*** Begin section ***

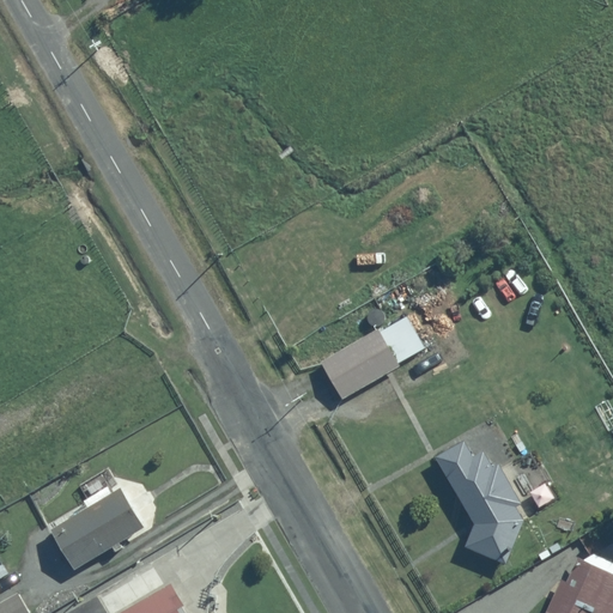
[(319,360),(322,368),(339,398),(395,365),(375,329),(319,360)]
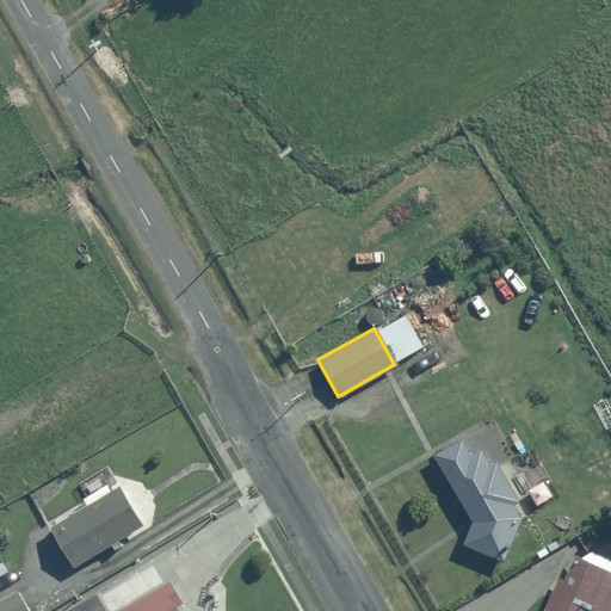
[(460,437),(455,439),(432,454),(471,518),(458,542),(499,562),(522,517),(514,506),(520,503),(494,460),(489,463),(479,448),(469,454),(460,437)]
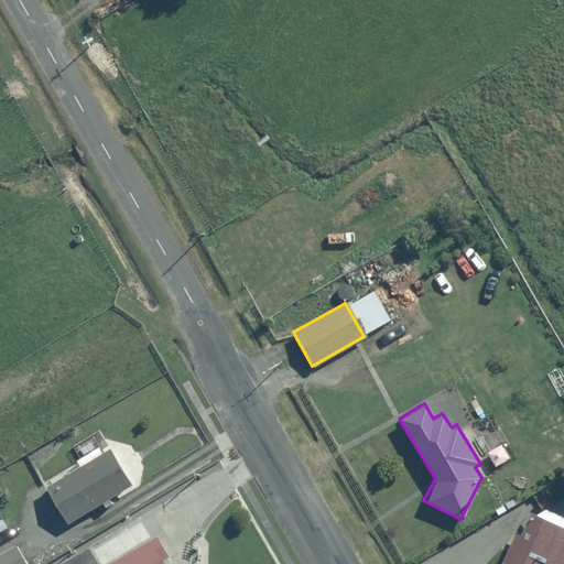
[(43,486),(44,489),(65,524),(132,486),(110,447),(43,486)]
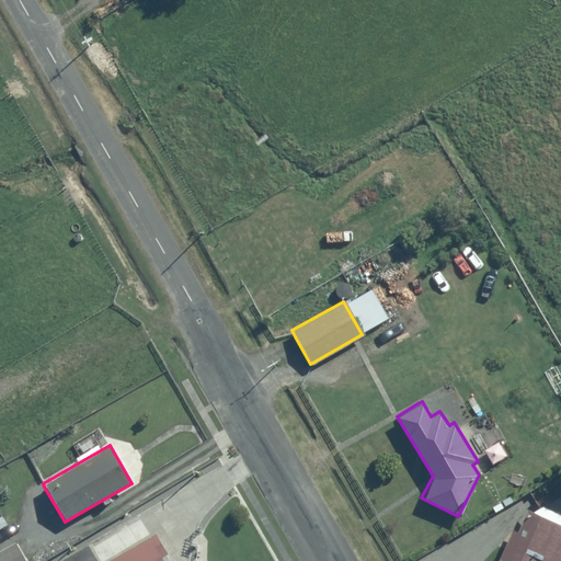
[(524,504),(511,534),(496,560),(541,560),(542,560),(544,560),(560,560),(560,512),(537,501),(534,508),(524,504)]
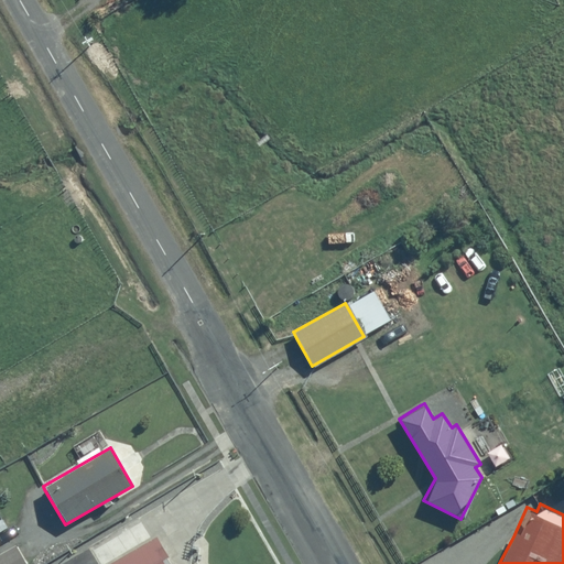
[(162,563),(158,555),(164,552),(153,532),(150,534),(101,563),(162,563)]
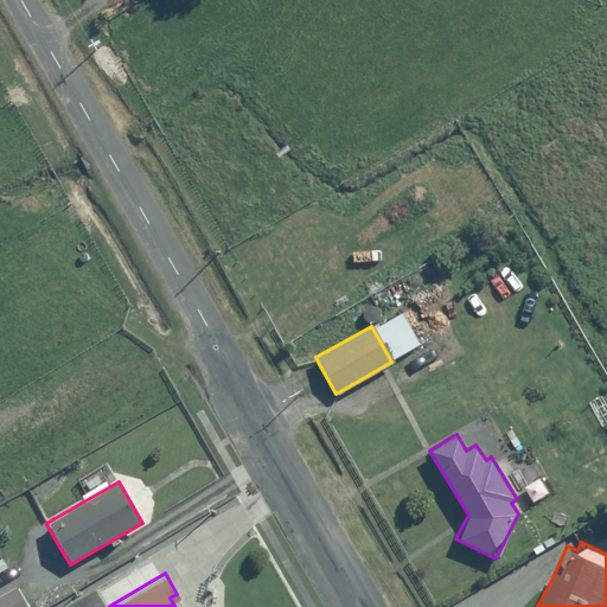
[(0,593),(0,606),(27,606),(14,585),(5,590),(0,593)]
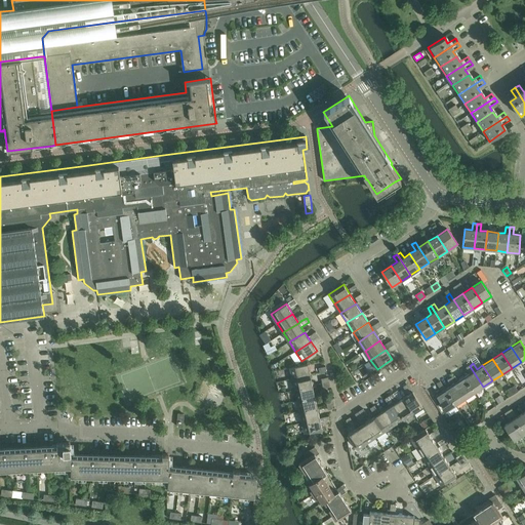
[(289,368),(292,379),(310,375),(308,364),(289,368)]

*** End section ***

### Exercise
From the line containing "[(0,593),(0,606),(27,606),(14,585),(5,590),(0,593)]" through the end of the entries, quote each line exactly and nothing else, excluding all pictures.

### Finished exercise
[(0,593),(0,606),(27,606),(14,585),(5,590),(0,593)]
[(289,368),(292,379),(310,375),(308,364),(289,368)]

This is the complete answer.